*** DATA FOR THIS TASK ***
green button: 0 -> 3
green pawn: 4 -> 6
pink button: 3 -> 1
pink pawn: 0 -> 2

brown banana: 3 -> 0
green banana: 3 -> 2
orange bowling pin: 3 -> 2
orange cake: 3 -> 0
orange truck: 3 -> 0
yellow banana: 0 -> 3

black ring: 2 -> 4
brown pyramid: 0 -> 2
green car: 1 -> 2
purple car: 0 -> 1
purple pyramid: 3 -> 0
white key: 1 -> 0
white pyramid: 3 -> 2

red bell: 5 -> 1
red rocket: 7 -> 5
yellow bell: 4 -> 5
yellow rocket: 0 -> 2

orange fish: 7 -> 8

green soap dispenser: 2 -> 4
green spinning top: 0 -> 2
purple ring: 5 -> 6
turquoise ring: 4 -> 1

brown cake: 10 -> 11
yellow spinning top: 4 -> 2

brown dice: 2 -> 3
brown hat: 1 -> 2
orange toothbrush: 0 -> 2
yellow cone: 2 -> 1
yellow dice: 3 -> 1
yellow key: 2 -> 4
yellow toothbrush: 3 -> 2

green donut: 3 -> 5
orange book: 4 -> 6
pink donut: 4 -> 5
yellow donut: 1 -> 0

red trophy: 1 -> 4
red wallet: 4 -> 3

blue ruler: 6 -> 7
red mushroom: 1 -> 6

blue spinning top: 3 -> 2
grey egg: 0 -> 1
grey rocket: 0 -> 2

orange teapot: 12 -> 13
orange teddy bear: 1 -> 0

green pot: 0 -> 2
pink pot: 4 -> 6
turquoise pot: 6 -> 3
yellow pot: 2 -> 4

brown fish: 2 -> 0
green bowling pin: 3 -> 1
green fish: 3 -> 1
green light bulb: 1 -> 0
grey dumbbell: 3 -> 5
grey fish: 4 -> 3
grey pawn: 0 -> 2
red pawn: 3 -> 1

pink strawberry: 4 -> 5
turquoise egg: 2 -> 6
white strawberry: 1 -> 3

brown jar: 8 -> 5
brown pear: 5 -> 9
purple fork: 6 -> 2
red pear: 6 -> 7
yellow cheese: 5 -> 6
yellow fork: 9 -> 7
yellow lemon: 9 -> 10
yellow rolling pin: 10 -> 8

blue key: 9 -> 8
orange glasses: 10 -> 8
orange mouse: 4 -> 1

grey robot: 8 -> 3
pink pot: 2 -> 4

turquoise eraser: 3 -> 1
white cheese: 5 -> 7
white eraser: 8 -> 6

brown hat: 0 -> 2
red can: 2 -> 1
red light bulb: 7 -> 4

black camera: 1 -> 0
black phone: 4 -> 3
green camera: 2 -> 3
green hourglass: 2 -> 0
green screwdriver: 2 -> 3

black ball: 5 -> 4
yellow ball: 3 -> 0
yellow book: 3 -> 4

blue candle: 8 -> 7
*** End of DATA FOR THIS TASK ***
=== WHAT THE TASK REQUIRES ===
The reply should hold only the lines from the top of the records through the line that has "purple fork: 6 -> 2", each one exact.

=== RESPONSE TO THE EXERCISE ===
green button: 0 -> 3
green pawn: 4 -> 6
pink button: 3 -> 1
pink pawn: 0 -> 2

brown banana: 3 -> 0
green banana: 3 -> 2
orange bowling pin: 3 -> 2
orange cake: 3 -> 0
orange truck: 3 -> 0
yellow banana: 0 -> 3

black ring: 2 -> 4
brown pyramid: 0 -> 2
green car: 1 -> 2
purple car: 0 -> 1
purple pyramid: 3 -> 0
white key: 1 -> 0
white pyramid: 3 -> 2

red bell: 5 -> 1
red rocket: 7 -> 5
yellow bell: 4 -> 5
yellow rocket: 0 -> 2

orange fish: 7 -> 8

green soap dispenser: 2 -> 4
green spinning top: 0 -> 2
purple ring: 5 -> 6
turquoise ring: 4 -> 1

brown cake: 10 -> 11
yellow spinning top: 4 -> 2

brown dice: 2 -> 3
brown hat: 1 -> 2
orange toothbrush: 0 -> 2
yellow cone: 2 -> 1
yellow dice: 3 -> 1
yellow key: 2 -> 4
yellow toothbrush: 3 -> 2

green donut: 3 -> 5
orange book: 4 -> 6
pink donut: 4 -> 5
yellow donut: 1 -> 0

red trophy: 1 -> 4
red wallet: 4 -> 3

blue ruler: 6 -> 7
red mushroom: 1 -> 6

blue spinning top: 3 -> 2
grey egg: 0 -> 1
grey rocket: 0 -> 2

orange teapot: 12 -> 13
orange teddy bear: 1 -> 0

green pot: 0 -> 2
pink pot: 4 -> 6
turquoise pot: 6 -> 3
yellow pot: 2 -> 4

brown fish: 2 -> 0
green bowling pin: 3 -> 1
green fish: 3 -> 1
green light bulb: 1 -> 0
grey dumbbell: 3 -> 5
grey fish: 4 -> 3
grey pawn: 0 -> 2
red pawn: 3 -> 1

pink strawberry: 4 -> 5
turquoise egg: 2 -> 6
white strawberry: 1 -> 3

brown jar: 8 -> 5
brown pear: 5 -> 9
purple fork: 6 -> 2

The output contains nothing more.